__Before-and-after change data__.
+ + + + + + +
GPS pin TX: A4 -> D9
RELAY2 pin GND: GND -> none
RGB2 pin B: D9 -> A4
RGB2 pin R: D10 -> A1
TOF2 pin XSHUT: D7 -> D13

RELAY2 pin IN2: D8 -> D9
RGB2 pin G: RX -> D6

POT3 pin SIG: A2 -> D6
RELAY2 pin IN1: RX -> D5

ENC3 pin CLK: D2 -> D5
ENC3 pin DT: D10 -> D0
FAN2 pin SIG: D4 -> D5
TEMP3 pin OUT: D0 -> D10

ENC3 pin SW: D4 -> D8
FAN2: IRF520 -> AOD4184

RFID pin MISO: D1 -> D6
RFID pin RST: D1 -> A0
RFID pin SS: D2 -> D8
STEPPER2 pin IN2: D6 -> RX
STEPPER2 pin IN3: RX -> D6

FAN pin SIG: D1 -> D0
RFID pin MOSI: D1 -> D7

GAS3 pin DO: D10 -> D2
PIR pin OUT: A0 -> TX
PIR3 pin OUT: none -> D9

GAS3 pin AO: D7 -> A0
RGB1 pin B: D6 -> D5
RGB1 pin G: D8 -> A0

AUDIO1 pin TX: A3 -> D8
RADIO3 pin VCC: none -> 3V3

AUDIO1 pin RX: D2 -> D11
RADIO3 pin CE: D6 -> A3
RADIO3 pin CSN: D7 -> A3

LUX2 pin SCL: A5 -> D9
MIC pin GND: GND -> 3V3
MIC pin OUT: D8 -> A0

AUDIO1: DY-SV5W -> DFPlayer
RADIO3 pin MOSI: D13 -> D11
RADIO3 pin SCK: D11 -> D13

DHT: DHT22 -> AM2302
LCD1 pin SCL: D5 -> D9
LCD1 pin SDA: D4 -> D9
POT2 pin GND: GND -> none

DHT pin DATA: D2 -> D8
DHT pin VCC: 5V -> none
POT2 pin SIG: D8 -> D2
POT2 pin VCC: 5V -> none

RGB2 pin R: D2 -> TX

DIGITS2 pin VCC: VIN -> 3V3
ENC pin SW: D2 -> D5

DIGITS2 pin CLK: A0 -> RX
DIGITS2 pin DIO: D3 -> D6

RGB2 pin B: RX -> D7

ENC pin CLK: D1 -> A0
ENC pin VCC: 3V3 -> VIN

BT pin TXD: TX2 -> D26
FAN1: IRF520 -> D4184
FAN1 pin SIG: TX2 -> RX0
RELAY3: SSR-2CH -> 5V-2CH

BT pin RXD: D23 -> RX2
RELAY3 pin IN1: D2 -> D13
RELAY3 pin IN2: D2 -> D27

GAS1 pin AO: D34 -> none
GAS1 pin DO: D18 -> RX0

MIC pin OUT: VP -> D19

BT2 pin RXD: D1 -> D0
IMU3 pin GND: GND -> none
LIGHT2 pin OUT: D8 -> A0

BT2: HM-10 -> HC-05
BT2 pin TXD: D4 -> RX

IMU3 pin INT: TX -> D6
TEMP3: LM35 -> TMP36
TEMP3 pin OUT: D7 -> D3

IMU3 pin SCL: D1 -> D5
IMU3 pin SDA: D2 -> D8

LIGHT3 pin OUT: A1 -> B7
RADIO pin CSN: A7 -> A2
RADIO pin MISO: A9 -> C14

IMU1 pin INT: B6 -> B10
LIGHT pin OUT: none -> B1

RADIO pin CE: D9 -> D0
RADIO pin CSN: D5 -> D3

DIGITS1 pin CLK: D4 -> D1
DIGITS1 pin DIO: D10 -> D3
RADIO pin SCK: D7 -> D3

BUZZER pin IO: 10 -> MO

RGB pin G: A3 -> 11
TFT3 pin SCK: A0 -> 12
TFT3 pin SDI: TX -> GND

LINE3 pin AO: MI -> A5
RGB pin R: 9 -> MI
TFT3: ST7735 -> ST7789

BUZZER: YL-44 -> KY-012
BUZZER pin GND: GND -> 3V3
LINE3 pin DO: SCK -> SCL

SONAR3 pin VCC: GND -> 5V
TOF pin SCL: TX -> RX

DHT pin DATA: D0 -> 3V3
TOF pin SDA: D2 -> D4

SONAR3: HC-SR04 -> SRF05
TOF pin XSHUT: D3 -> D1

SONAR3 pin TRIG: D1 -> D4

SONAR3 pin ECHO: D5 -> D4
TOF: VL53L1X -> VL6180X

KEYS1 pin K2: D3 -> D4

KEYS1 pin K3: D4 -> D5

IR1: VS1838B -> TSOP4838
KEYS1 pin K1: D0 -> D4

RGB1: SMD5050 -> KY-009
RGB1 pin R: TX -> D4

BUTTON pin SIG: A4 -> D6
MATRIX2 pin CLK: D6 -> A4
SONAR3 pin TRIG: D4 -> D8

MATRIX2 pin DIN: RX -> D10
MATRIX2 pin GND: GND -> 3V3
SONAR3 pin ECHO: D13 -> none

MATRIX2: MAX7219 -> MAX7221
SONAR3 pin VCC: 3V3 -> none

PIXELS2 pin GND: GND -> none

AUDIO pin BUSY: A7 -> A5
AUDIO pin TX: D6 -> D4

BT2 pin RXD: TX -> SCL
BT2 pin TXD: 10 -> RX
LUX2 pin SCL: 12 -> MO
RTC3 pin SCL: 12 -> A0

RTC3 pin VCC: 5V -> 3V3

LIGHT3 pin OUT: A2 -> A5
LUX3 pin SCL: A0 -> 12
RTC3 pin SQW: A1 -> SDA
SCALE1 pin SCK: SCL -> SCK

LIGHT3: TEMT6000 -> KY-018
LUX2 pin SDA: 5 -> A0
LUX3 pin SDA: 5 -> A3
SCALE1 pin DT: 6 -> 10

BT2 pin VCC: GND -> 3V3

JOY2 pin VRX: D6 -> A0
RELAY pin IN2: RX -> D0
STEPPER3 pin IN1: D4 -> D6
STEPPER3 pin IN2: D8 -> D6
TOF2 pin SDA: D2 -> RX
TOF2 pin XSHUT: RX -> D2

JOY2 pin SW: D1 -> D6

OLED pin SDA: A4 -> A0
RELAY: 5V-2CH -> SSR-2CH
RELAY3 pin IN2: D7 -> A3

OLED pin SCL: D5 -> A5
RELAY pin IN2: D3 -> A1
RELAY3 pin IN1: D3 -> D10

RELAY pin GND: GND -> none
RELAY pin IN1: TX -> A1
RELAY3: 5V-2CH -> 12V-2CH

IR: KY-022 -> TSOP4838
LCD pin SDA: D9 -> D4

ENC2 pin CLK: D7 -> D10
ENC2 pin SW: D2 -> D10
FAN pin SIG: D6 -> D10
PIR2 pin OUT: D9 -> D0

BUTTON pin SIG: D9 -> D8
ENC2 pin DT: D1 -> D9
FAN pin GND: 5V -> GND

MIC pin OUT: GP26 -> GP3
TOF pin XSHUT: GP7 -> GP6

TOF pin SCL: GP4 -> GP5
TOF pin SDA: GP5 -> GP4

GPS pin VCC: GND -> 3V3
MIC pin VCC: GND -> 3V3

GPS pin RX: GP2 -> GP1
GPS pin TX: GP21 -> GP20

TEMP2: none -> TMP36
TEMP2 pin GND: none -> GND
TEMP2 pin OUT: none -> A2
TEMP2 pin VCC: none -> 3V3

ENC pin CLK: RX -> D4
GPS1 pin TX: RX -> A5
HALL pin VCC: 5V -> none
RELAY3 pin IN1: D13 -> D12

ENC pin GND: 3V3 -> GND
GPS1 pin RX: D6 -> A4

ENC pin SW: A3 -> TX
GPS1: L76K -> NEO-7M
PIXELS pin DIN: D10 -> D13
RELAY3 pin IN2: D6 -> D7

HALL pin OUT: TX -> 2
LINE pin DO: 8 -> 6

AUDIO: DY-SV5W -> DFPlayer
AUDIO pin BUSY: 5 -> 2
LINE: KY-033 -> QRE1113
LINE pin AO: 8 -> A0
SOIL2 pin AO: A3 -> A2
+ + + + + + +
__Action item__. Within the data above, the span starting at the line containing "MIC pin OUT: VP -> D19" and ending at the line containing "SONAR3 pin VCC: 3V3 -> none" is to be retyped exactly, with no other lines.

__Written solution__.
MIC pin OUT: VP -> D19

BT2 pin RXD: D1 -> D0
IMU3 pin GND: GND -> none
LIGHT2 pin OUT: D8 -> A0

BT2: HM-10 -> HC-05
BT2 pin TXD: D4 -> RX

IMU3 pin INT: TX -> D6
TEMP3: LM35 -> TMP36
TEMP3 pin OUT: D7 -> D3

IMU3 pin SCL: D1 -> D5
IMU3 pin SDA: D2 -> D8

LIGHT3 pin OUT: A1 -> B7
RADIO pin CSN: A7 -> A2
RADIO pin MISO: A9 -> C14

IMU1 pin INT: B6 -> B10
LIGHT pin OUT: none -> B1

RADIO pin CE: D9 -> D0
RADIO pin CSN: D5 -> D3

DIGITS1 pin CLK: D4 -> D1
DIGITS1 pin DIO: D10 -> D3
RADIO pin SCK: D7 -> D3

BUZZER pin IO: 10 -> MO

RGB pin G: A3 -> 11
TFT3 pin SCK: A0 -> 12
TFT3 pin SDI: TX -> GND

LINE3 pin AO: MI -> A5
RGB pin R: 9 -> MI
TFT3: ST7735 -> ST7789

BUZZER: YL-44 -> KY-012
BUZZER pin GND: GND -> 3V3
LINE3 pin DO: SCK -> SCL

SONAR3 pin VCC: GND -> 5V
TOF pin SCL: TX -> RX

DHT pin DATA: D0 -> 3V3
TOF pin SDA: D2 -> D4

SONAR3: HC-SR04 -> SRF05
TOF pin XSHUT: D3 -> D1

SONAR3 pin TRIG: D1 -> D4

SONAR3 pin ECHO: D5 -> D4
TOF: VL53L1X -> VL6180X

KEYS1 pin K2: D3 -> D4

KEYS1 pin K3: D4 -> D5

IR1: VS1838B -> TSOP4838
KEYS1 pin K1: D0 -> D4

RGB1: SMD5050 -> KY-009
RGB1 pin R: TX -> D4

BUTTON pin SIG: A4 -> D6
MATRIX2 pin CLK: D6 -> A4
SONAR3 pin TRIG: D4 -> D8

MATRIX2 pin DIN: RX -> D10
MATRIX2 pin GND: GND -> 3V3
SONAR3 pin ECHO: D13 -> none

MATRIX2: MAX7219 -> MAX7221
SONAR3 pin VCC: 3V3 -> none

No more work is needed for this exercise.